_Exercise objective:_ What you give back from the listing below should be an exact copy of the lines from the one with "HALL3: KY-003 -> A3144" down to the one with "HALL3 pin OUT: A5 -> D2", and it should contain no pictures.

----- Material supplied

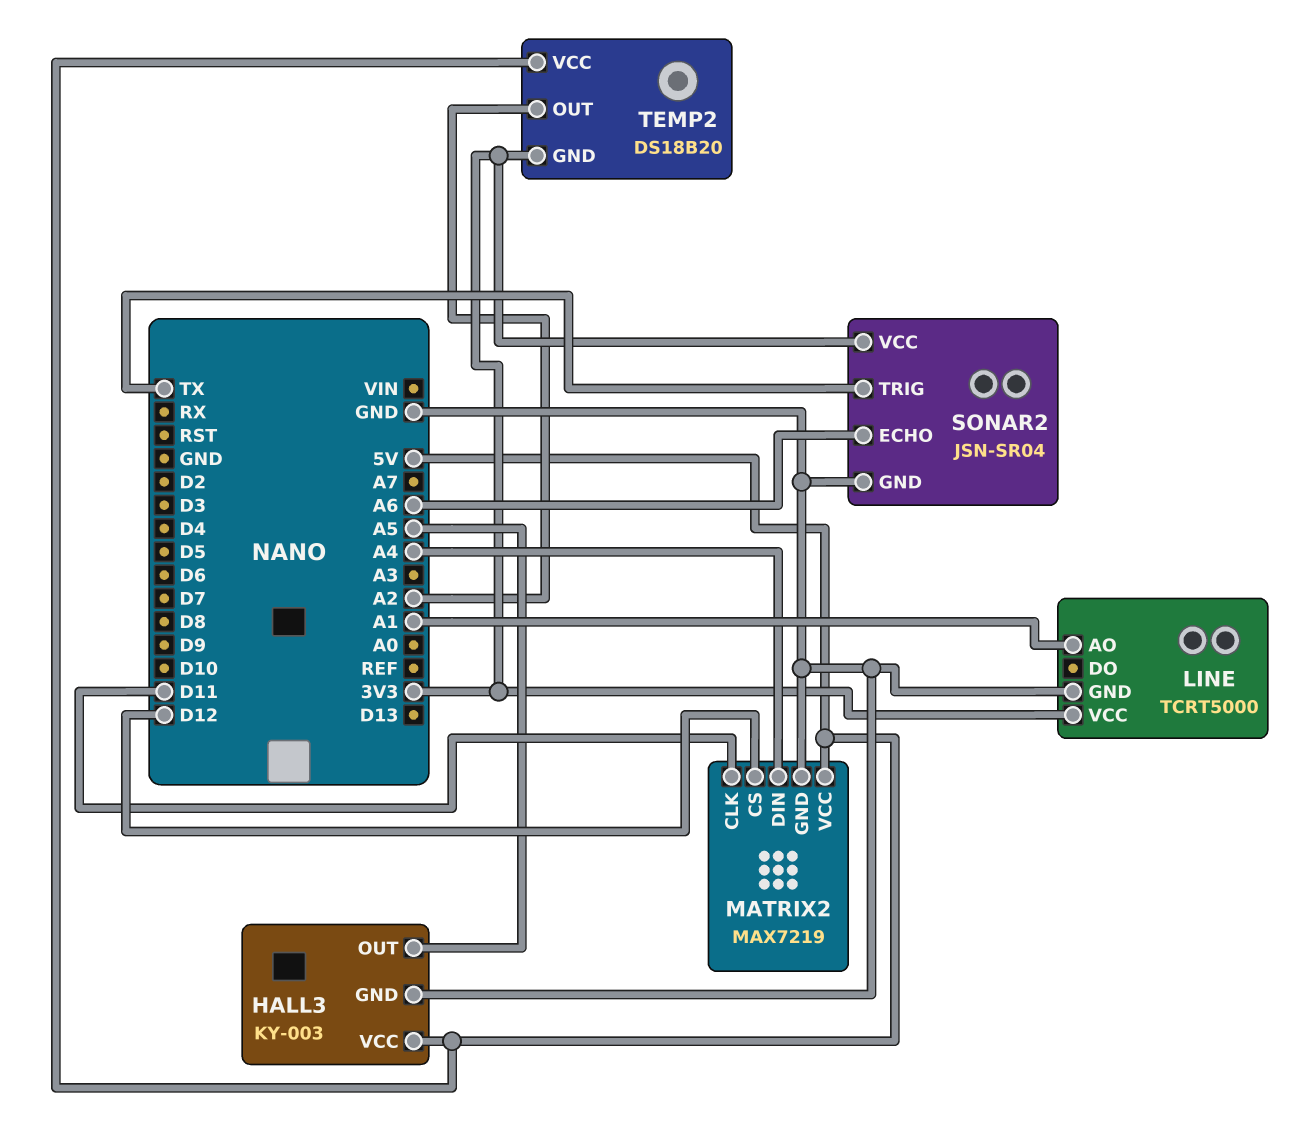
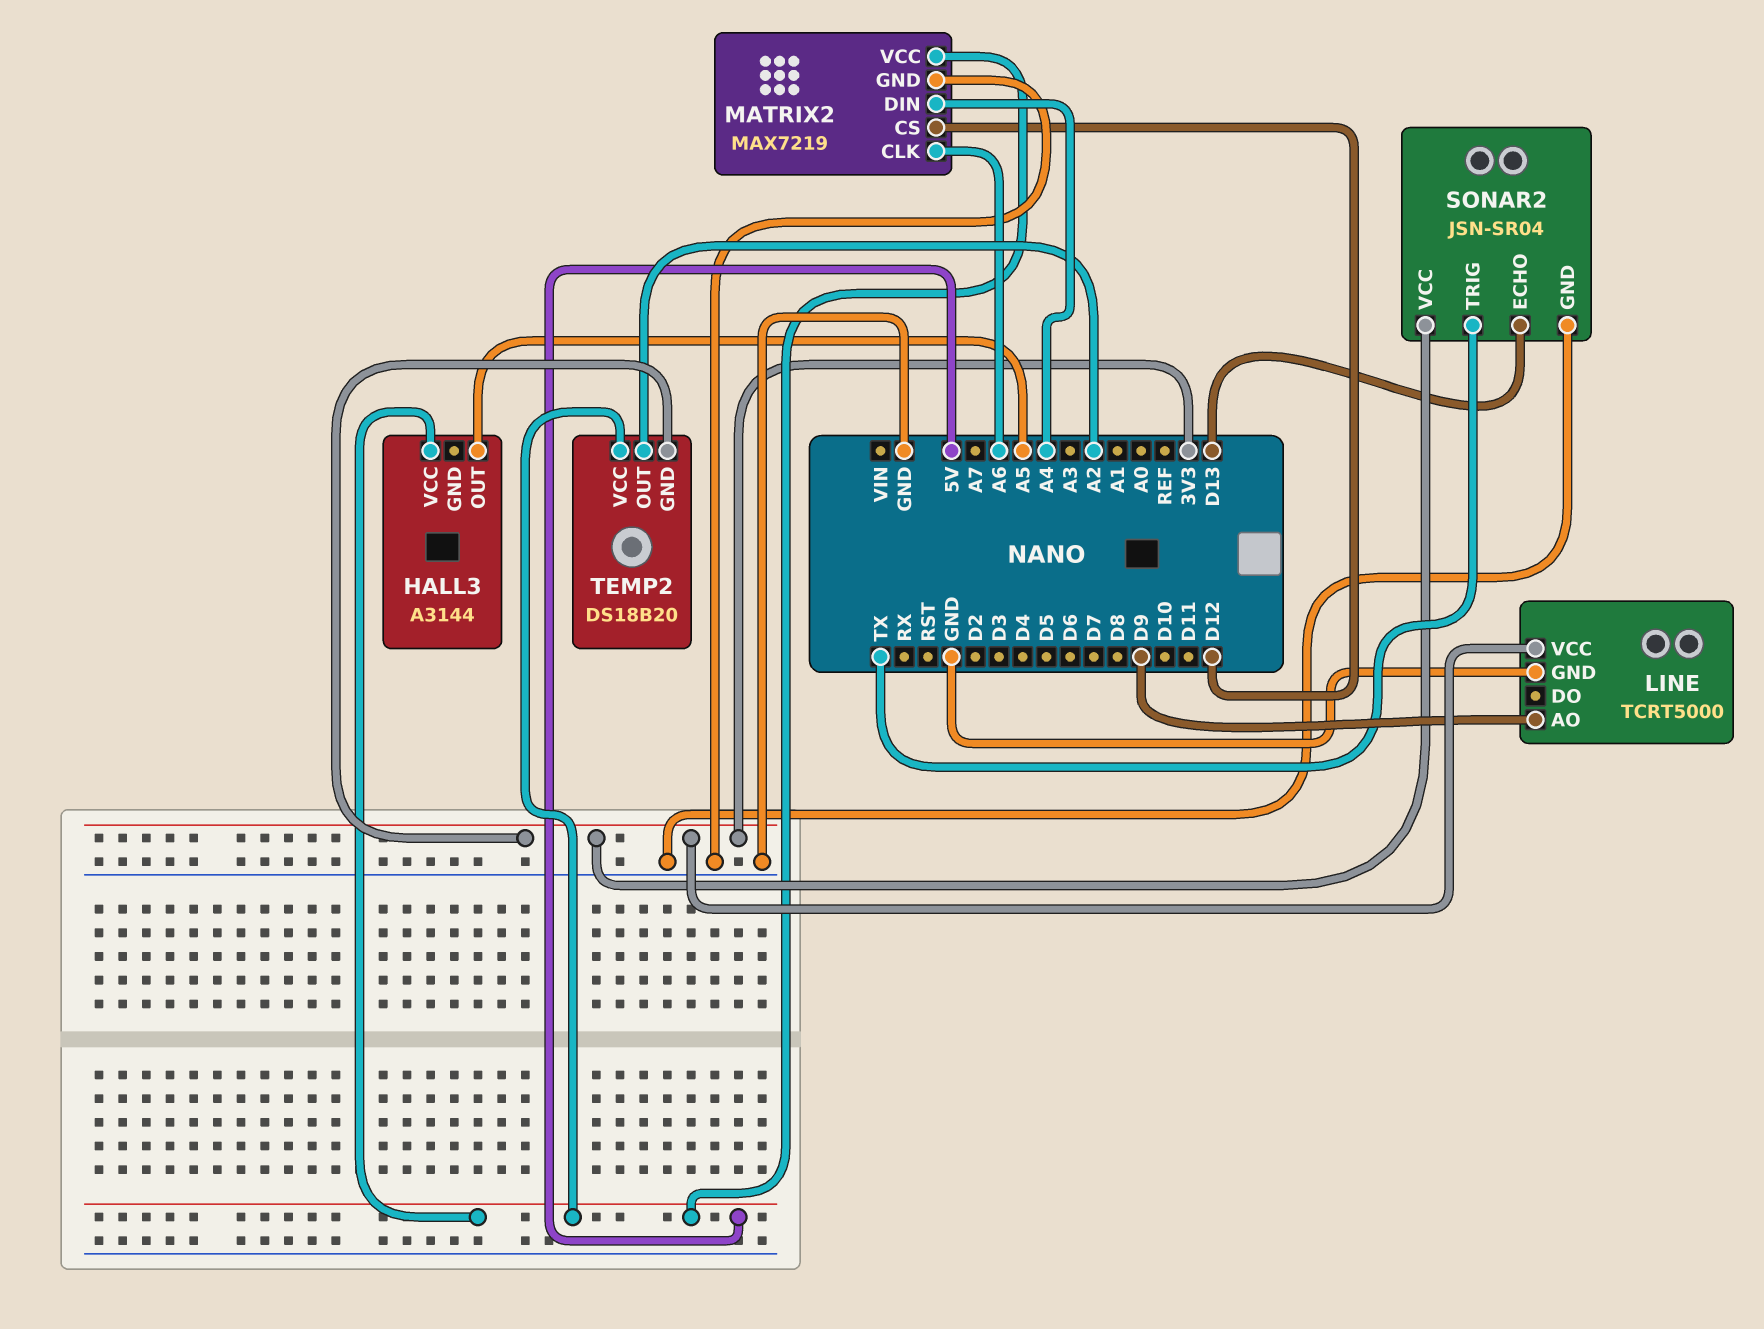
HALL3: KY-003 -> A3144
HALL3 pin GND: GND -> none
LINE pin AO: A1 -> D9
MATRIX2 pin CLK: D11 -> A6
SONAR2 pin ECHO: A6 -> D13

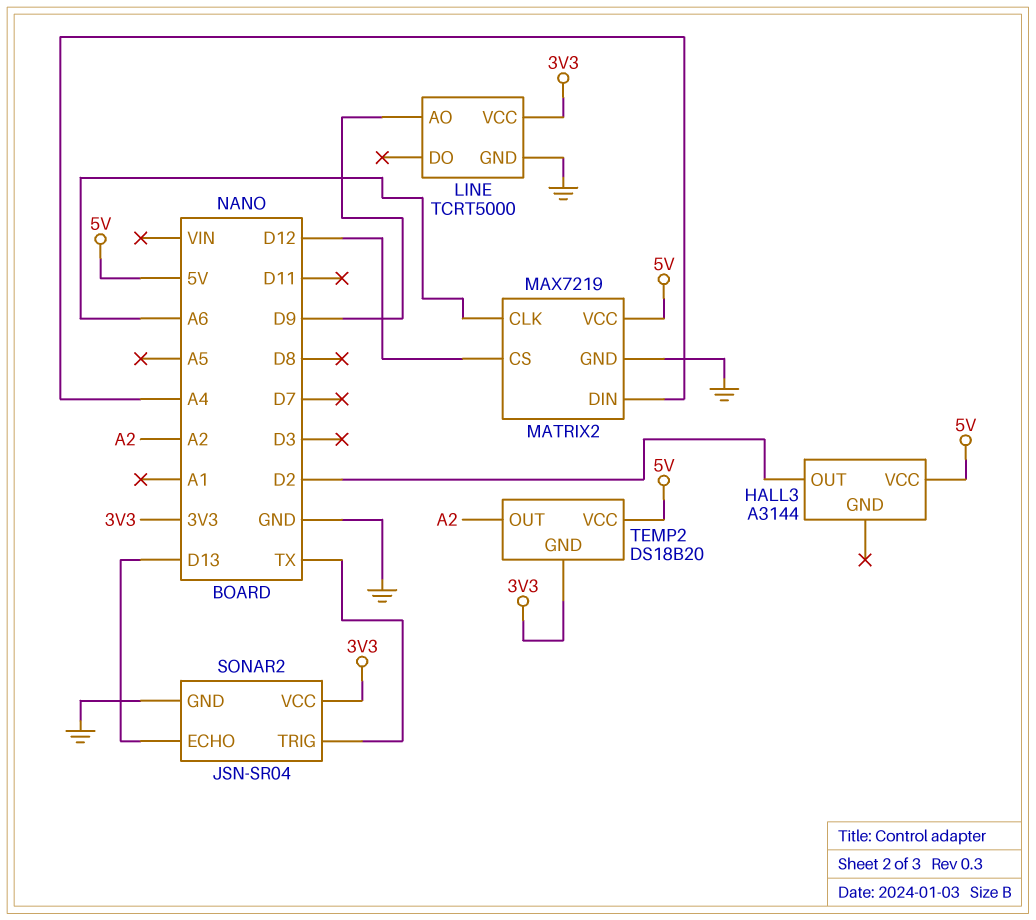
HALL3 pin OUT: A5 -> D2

----------
----- Material supplied

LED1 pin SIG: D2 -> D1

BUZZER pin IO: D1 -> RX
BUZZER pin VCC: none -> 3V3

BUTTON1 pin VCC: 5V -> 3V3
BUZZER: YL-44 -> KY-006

----------

_The completed task:_
HALL3: KY-003 -> A3144
HALL3 pin GND: GND -> none
LINE pin AO: A1 -> D9
MATRIX2 pin CLK: D11 -> A6
SONAR2 pin ECHO: A6 -> D13

HALL3 pin OUT: A5 -> D2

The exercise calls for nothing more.